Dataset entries

═══

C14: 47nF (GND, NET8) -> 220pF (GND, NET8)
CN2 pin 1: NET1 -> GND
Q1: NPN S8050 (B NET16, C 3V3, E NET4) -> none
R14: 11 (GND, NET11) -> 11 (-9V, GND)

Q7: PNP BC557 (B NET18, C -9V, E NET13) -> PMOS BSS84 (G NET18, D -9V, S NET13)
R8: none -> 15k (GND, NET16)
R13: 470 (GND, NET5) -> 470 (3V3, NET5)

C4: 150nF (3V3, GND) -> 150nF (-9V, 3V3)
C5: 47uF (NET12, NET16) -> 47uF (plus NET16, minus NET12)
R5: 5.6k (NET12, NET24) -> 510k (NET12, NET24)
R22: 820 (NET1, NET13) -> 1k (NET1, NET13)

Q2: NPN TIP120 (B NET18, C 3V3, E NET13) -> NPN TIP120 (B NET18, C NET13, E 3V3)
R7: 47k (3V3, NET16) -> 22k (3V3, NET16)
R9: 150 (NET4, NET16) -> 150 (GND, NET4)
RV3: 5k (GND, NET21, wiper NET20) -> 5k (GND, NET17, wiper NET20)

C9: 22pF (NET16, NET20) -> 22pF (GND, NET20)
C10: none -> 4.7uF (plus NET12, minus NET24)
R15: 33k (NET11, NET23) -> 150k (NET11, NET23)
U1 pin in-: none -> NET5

═══

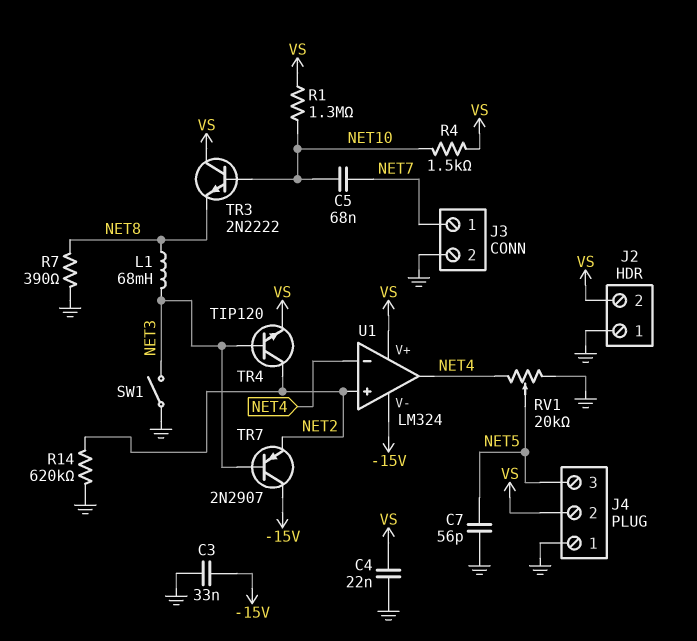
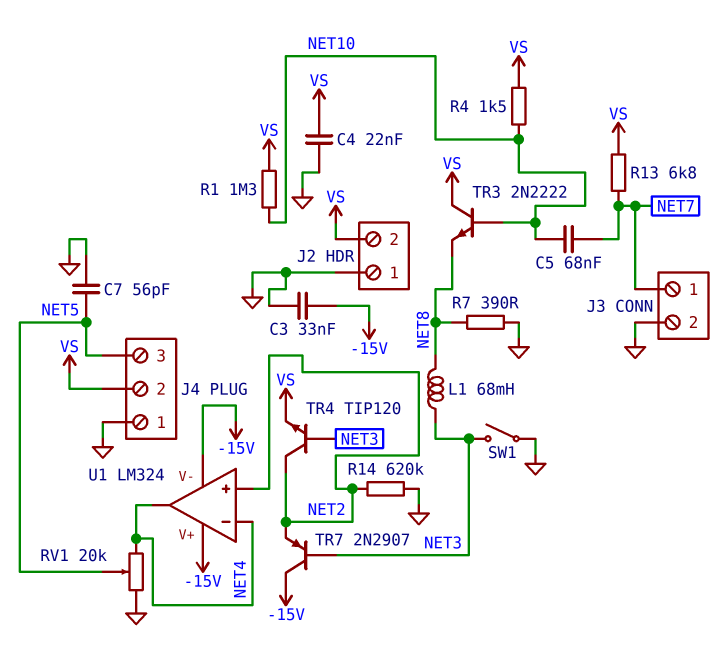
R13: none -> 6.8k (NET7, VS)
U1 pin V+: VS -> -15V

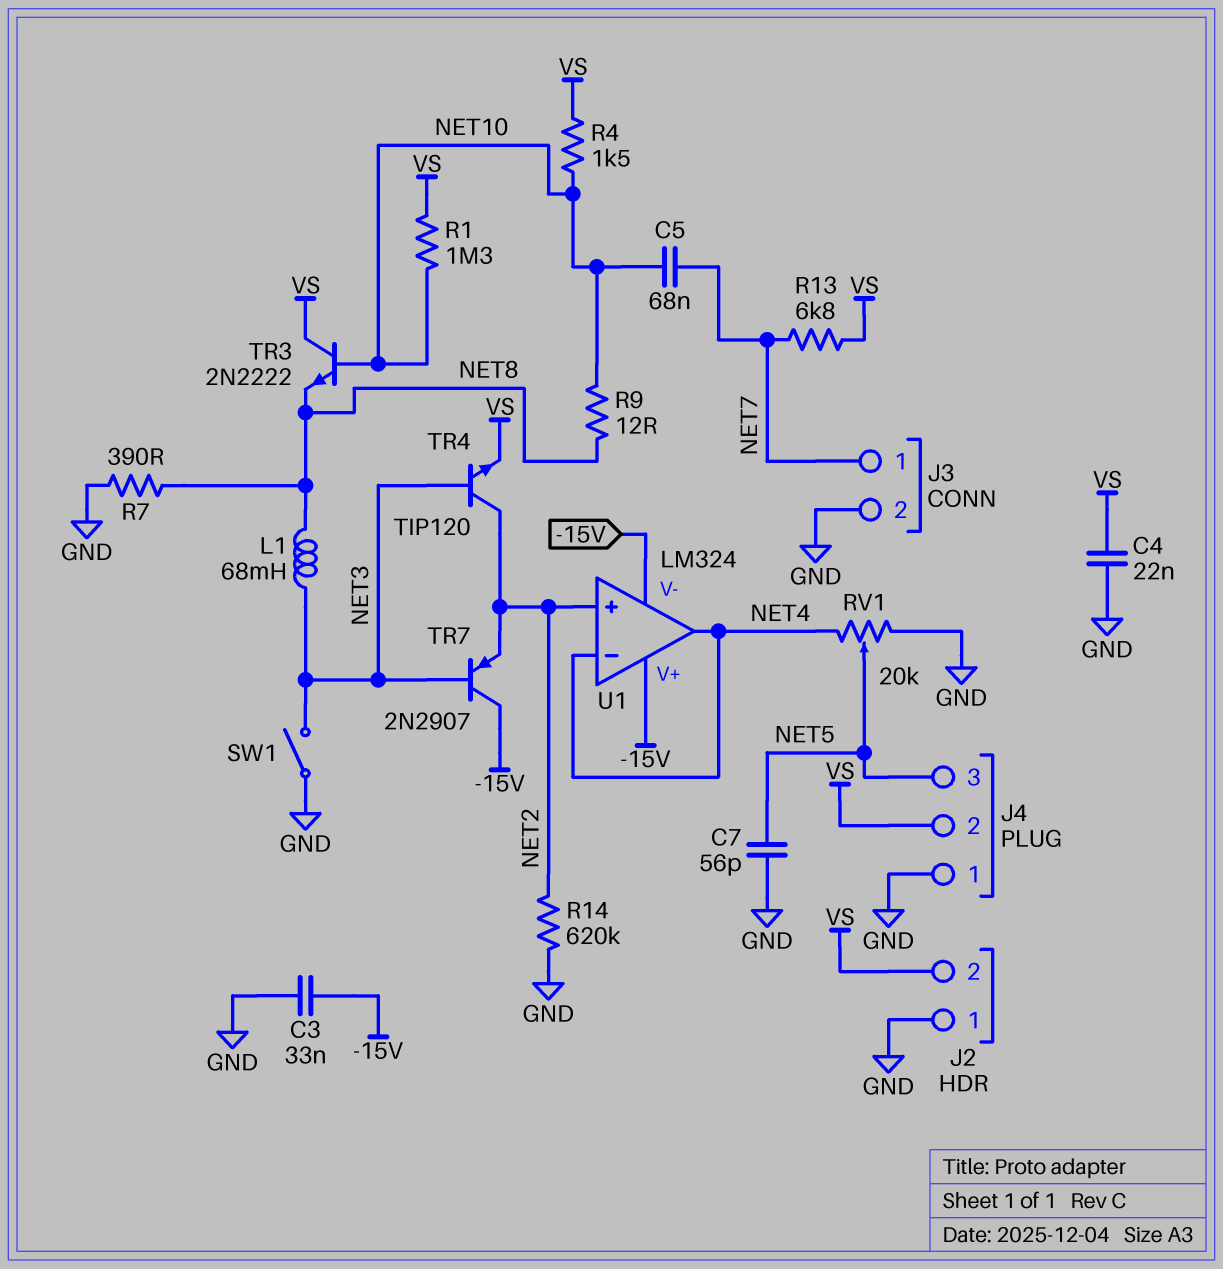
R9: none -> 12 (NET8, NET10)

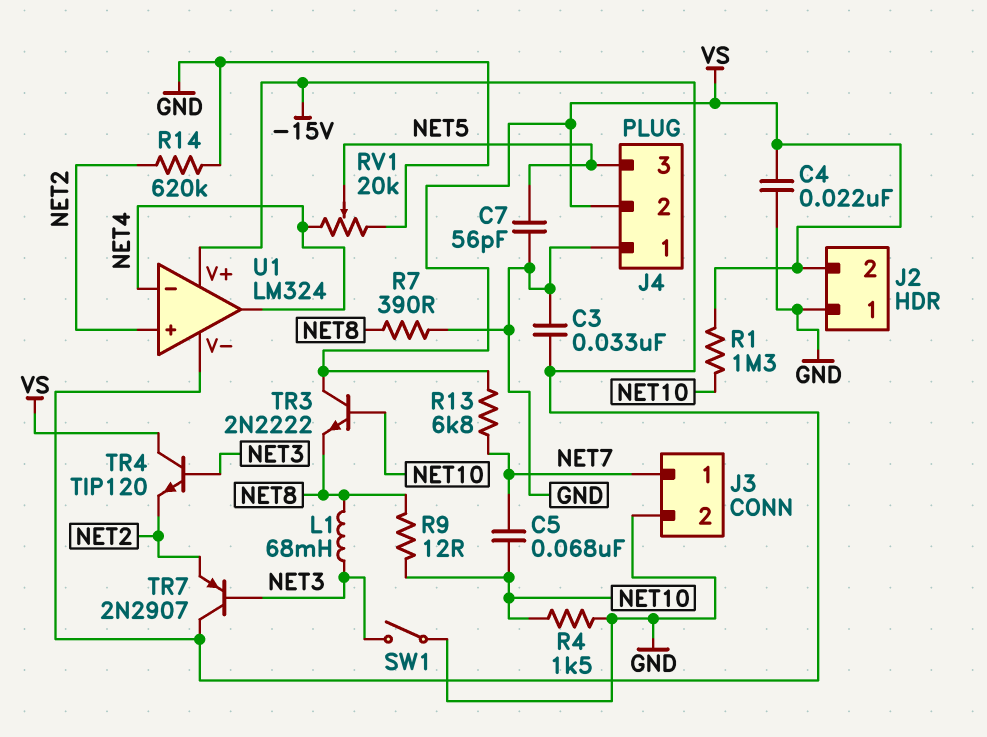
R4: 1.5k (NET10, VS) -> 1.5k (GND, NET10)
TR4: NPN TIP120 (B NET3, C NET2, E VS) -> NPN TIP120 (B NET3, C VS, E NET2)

═══

**What needs to be done**: Lines with the word "plus" in the data need counting; report the count alone.

**Problem solution**: 2